> **TASK DIRECTIONS**:
Count every line that has the word "pixel" in it; give no more than the number.

> **GIVEN ENTRIES**:
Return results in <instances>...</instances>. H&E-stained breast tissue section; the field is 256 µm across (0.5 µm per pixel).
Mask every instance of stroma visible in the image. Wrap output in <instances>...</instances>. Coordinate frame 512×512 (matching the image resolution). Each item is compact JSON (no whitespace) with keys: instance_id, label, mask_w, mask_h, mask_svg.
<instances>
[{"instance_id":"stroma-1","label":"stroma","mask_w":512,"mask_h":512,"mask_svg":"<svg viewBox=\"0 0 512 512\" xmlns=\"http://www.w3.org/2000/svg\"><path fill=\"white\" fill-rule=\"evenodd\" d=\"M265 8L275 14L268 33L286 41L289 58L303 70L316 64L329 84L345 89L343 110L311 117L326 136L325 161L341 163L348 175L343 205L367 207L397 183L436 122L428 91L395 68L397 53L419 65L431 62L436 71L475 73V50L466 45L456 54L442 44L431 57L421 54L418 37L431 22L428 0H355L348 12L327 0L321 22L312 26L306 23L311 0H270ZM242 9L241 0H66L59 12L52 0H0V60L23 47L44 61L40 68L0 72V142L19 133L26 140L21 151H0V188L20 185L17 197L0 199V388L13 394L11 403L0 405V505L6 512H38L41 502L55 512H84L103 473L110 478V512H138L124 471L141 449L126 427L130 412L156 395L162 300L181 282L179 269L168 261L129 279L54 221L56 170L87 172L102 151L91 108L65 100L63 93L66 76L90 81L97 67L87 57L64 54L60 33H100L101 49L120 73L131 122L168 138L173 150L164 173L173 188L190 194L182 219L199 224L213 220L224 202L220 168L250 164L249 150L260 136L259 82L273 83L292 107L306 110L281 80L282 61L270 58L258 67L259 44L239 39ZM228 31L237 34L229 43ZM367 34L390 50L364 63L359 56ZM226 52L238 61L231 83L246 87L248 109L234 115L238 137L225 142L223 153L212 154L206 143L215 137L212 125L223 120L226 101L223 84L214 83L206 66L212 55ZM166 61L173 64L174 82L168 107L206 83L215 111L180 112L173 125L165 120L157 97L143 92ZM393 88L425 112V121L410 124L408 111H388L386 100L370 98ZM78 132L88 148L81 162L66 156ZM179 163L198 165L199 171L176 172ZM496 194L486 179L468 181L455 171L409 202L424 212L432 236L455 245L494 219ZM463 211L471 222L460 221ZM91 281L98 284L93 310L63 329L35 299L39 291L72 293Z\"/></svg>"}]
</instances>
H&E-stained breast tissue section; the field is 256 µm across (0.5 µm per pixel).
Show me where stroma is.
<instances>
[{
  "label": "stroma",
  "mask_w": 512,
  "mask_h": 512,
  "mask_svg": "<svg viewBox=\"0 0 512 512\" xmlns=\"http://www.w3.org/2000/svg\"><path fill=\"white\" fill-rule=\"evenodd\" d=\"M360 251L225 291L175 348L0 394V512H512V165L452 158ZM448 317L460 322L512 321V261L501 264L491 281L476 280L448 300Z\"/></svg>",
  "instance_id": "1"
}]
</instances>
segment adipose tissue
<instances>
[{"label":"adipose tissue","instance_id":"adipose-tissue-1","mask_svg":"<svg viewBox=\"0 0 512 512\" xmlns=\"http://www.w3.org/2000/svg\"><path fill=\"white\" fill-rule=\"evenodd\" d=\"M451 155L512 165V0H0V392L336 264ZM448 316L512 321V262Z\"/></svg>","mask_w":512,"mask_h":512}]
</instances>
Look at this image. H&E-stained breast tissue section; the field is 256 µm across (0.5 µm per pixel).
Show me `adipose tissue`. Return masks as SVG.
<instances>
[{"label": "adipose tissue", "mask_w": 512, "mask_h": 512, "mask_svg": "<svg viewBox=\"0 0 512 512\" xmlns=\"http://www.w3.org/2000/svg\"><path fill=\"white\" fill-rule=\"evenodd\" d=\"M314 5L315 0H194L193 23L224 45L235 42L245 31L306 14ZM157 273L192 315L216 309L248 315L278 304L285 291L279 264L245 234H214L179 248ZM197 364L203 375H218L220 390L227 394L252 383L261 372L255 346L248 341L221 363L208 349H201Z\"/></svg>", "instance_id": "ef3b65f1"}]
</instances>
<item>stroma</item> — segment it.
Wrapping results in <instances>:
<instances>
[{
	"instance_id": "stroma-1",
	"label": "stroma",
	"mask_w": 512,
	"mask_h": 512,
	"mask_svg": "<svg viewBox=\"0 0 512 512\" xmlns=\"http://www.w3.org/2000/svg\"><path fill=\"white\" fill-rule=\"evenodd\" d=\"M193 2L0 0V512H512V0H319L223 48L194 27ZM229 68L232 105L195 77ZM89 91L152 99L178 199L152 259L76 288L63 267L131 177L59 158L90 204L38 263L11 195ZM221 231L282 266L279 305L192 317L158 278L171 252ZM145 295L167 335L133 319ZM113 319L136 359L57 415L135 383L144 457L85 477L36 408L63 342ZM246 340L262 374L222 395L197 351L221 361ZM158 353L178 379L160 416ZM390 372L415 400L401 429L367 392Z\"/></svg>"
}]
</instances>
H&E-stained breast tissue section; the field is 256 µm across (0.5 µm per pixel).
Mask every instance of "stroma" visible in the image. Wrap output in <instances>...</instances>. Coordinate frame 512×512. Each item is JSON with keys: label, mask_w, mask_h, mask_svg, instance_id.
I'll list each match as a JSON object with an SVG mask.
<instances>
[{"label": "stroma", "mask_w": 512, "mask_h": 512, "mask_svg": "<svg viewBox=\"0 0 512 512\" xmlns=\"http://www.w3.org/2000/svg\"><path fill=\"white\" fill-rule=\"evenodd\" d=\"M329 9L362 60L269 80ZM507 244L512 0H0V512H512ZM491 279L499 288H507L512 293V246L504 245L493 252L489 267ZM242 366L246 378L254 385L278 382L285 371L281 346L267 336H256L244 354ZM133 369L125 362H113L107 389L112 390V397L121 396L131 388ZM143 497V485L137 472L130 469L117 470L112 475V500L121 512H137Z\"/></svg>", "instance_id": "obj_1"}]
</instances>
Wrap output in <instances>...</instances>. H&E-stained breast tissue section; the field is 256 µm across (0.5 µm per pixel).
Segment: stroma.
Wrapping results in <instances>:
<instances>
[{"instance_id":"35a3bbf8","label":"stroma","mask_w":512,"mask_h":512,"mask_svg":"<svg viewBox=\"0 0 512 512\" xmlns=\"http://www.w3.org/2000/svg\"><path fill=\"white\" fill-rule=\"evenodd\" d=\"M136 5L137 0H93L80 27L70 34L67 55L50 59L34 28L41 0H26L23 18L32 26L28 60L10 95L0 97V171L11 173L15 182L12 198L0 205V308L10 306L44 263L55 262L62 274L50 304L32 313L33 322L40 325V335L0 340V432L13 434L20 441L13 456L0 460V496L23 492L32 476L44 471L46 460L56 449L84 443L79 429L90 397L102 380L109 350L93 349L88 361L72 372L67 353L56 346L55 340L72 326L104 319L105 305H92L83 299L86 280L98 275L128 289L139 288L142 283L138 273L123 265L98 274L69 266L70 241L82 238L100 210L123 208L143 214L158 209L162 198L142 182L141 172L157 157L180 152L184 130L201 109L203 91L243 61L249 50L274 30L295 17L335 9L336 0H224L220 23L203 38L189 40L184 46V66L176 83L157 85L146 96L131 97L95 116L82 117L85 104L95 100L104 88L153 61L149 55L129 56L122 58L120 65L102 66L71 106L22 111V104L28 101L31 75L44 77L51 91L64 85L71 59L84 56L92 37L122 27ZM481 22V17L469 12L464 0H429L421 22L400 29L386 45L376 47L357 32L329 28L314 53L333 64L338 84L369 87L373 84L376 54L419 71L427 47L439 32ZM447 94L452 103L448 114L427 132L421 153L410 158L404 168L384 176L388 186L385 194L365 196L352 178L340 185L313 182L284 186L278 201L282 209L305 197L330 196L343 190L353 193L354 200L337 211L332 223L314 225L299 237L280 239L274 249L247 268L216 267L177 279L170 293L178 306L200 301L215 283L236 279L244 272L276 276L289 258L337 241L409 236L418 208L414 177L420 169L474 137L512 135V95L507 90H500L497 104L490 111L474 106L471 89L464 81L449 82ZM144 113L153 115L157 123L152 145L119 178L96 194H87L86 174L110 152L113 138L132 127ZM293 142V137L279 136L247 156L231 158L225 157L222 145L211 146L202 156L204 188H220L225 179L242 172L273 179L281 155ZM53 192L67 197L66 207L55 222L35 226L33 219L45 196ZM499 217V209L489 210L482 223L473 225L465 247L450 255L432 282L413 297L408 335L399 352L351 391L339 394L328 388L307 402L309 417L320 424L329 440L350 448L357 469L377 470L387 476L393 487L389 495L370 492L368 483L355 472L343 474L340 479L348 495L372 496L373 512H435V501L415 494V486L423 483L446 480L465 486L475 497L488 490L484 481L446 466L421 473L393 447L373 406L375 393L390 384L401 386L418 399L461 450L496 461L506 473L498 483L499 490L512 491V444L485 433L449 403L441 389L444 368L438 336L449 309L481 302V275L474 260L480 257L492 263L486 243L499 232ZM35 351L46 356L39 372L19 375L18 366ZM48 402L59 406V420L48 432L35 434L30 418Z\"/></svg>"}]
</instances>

> **FULL OUTPUT**:
5